-- TASK OBJECTIVE --
Report each line of the data that has "blue" somewhere in it.

Scene image comparisons
▬▬▬▬▬▬▬▬▬▬

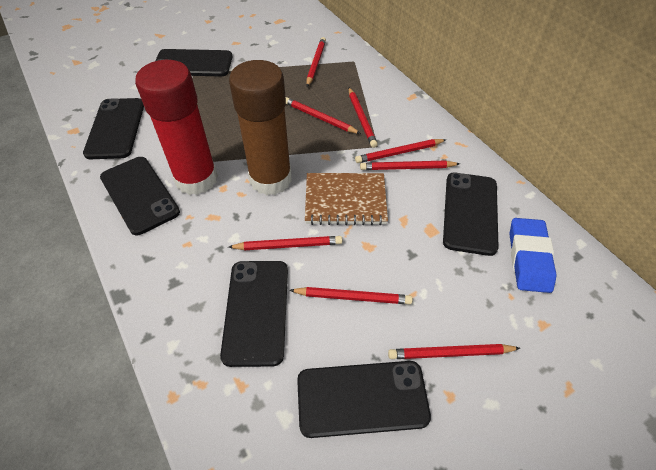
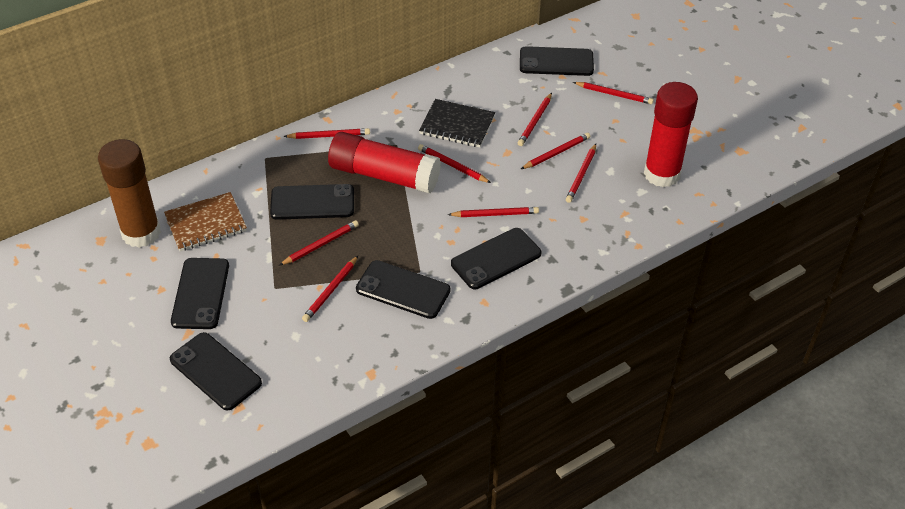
black notebook: 0 -> 1
blue eraser: 1 -> 0
red glue stick: 1 -> 2
red pencil: 8 -> 9

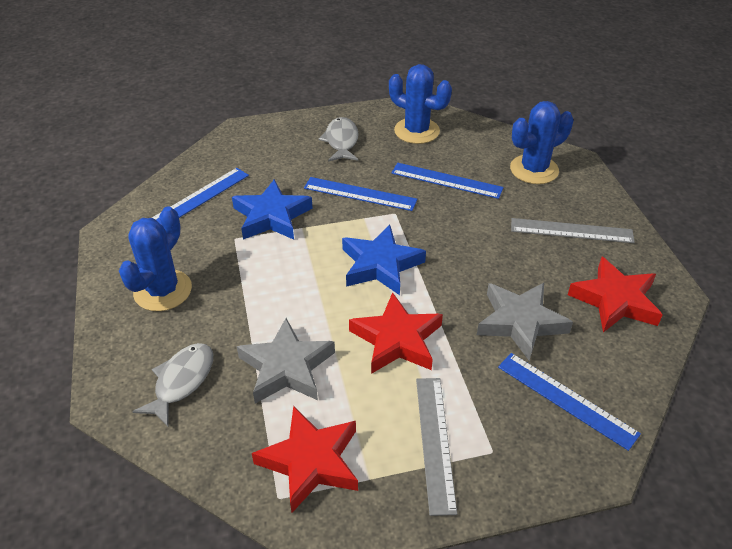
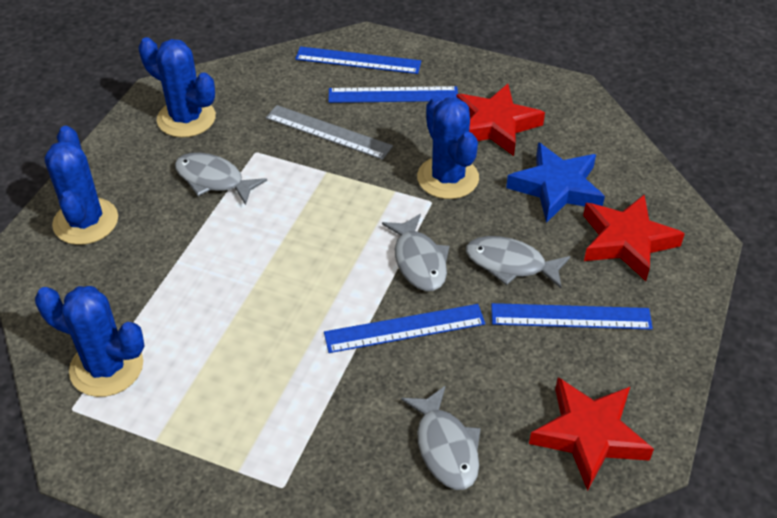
blue cactus: 3 -> 4
blue star: 2 -> 1
grey fish: 2 -> 4
grey ruler: 2 -> 1
grey star: 2 -> 0

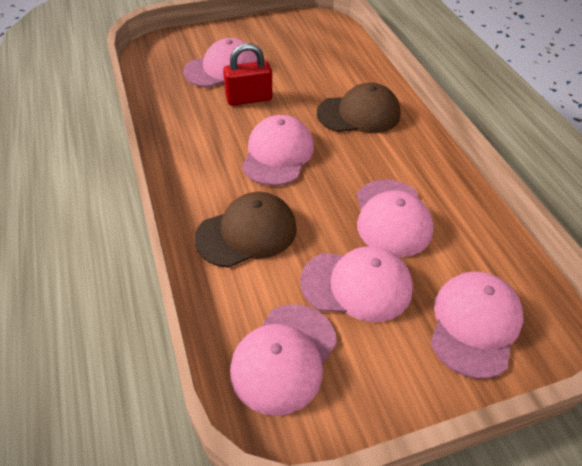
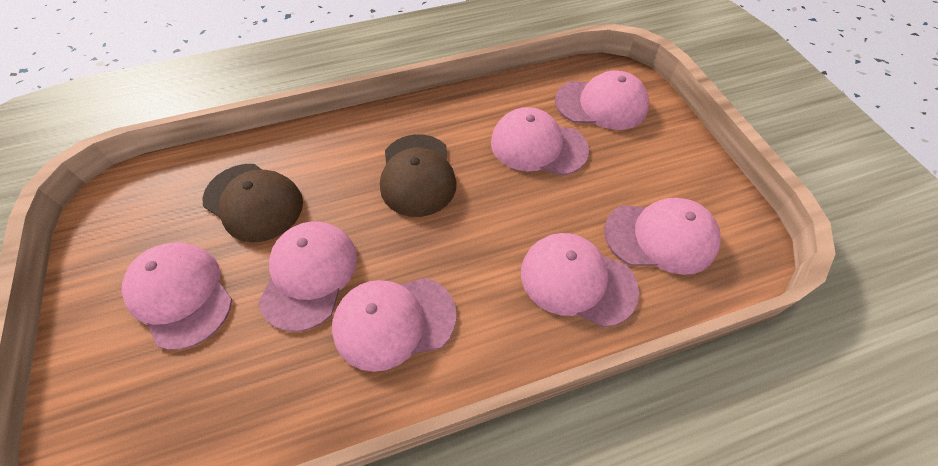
pink cap: 6 -> 7
red padlock: 1 -> 0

▬▬▬▬▬▬▬▬▬▬

-- RESPONSE TO THE TASK --
blue eraser: 1 -> 0
blue cactus: 3 -> 4
blue star: 2 -> 1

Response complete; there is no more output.